## SOURCE INFORMATION
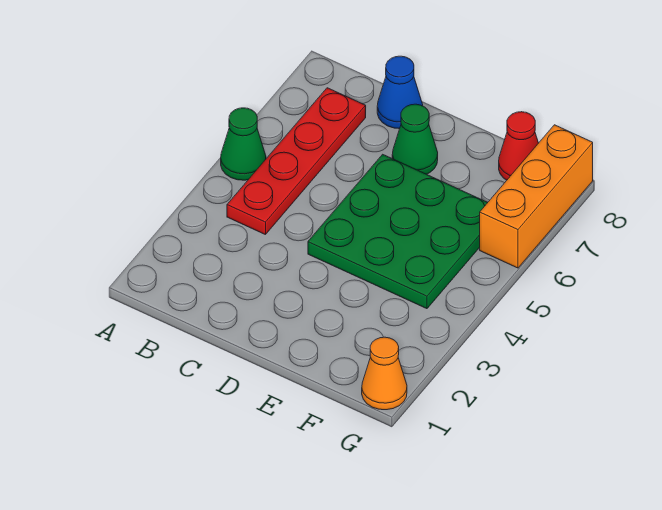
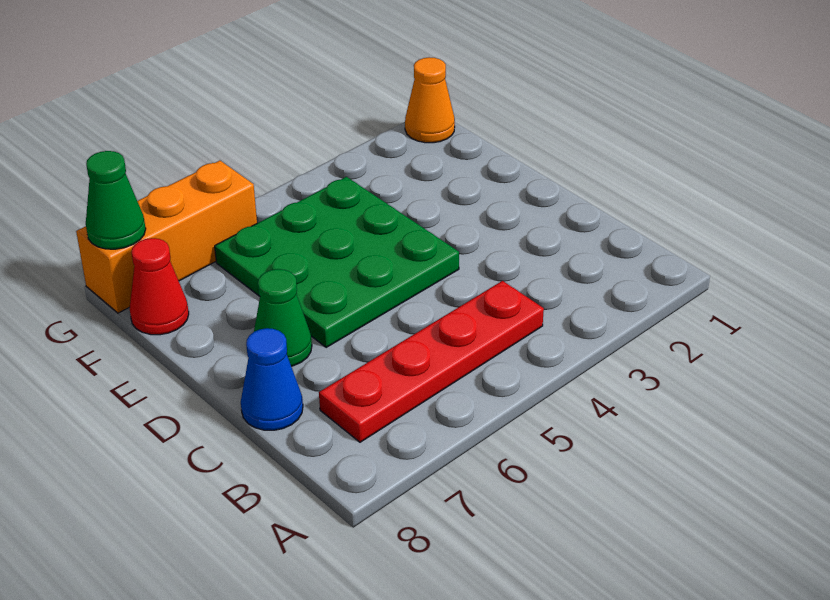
green cone A5 level 1 -> green cone G8 level 2

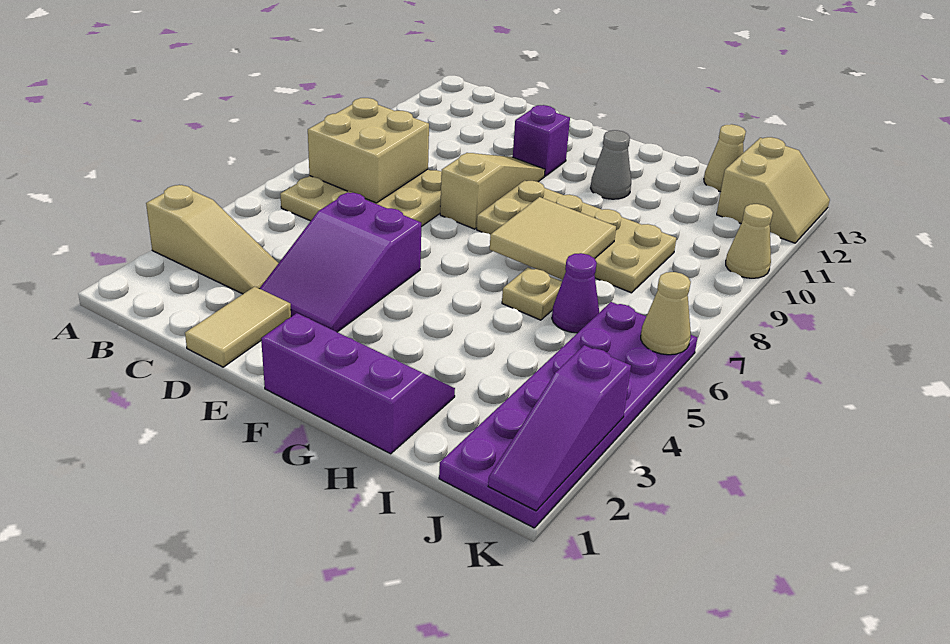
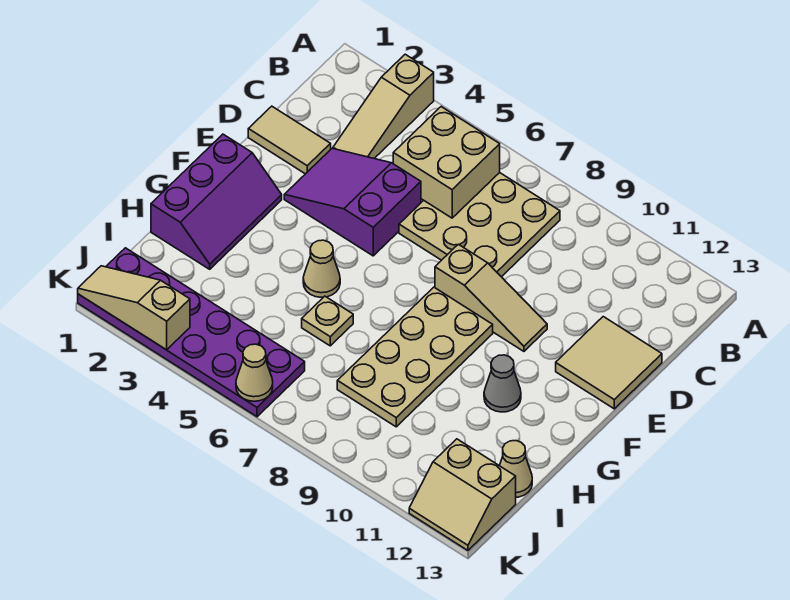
tan brick B7:C8 level 2 -> tan brick B5:C6 level 2
purple brick E11 level 1 -> none
tan tile G7:H8 level 2 -> tan tile D12:E13 level 1
purple cone I6 level 1 -> none
purple slope K1:K3 level 2 top 3 -> tan slope K1:K3 level 2 top 3
tan cone K10 level 1 -> tan cone G5 level 1

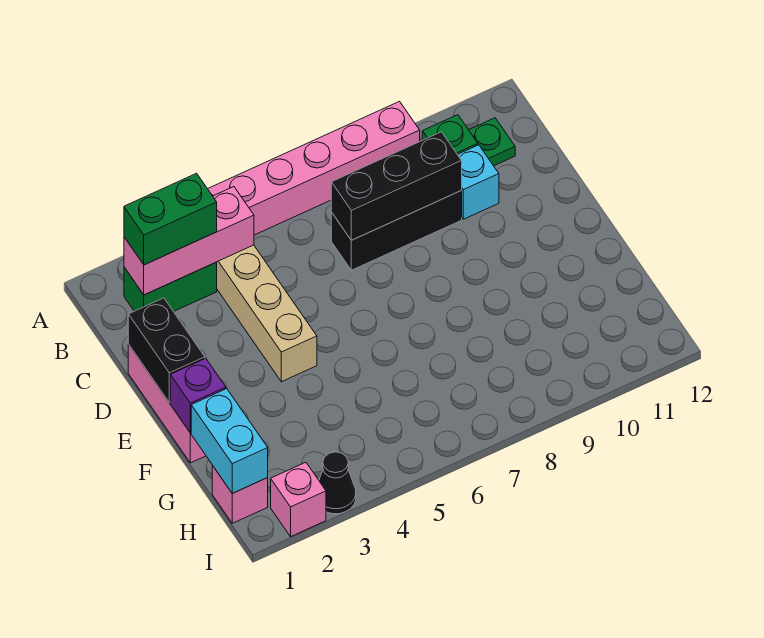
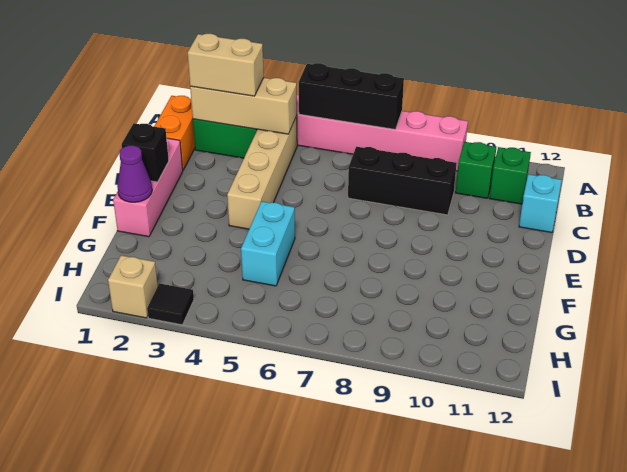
none -> orange brick B1:C1 level 1
pink brick B2:B4 level 2 -> tan brick B2:B4 level 2
green brick B2:B3 level 3 -> tan brick B2:B3 level 3
green plate B11 level 1 -> green brick B11 level 1
black brick C7:C9 level 2 -> black brick A5:A7 level 2
cyan brick C10 level 1 -> cyan brick C12 level 1
black brick D1:E1 level 2 -> black brick E1 level 2
purple brick F1 level 2 -> purple cone F1 level 2
cyan brick G1:H1 level 2 -> cyan brick F5:G5 level 1
pink brick H1 level 1 -> none
pink brick I2 level 1 -> tan brick I2 level 1
black cone I3 level 1 -> black tile I3 level 1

## PROBLEM
Each line above that contains the word "cyan" should be counted, and only the total given.

## RESULT OF THE TASK
2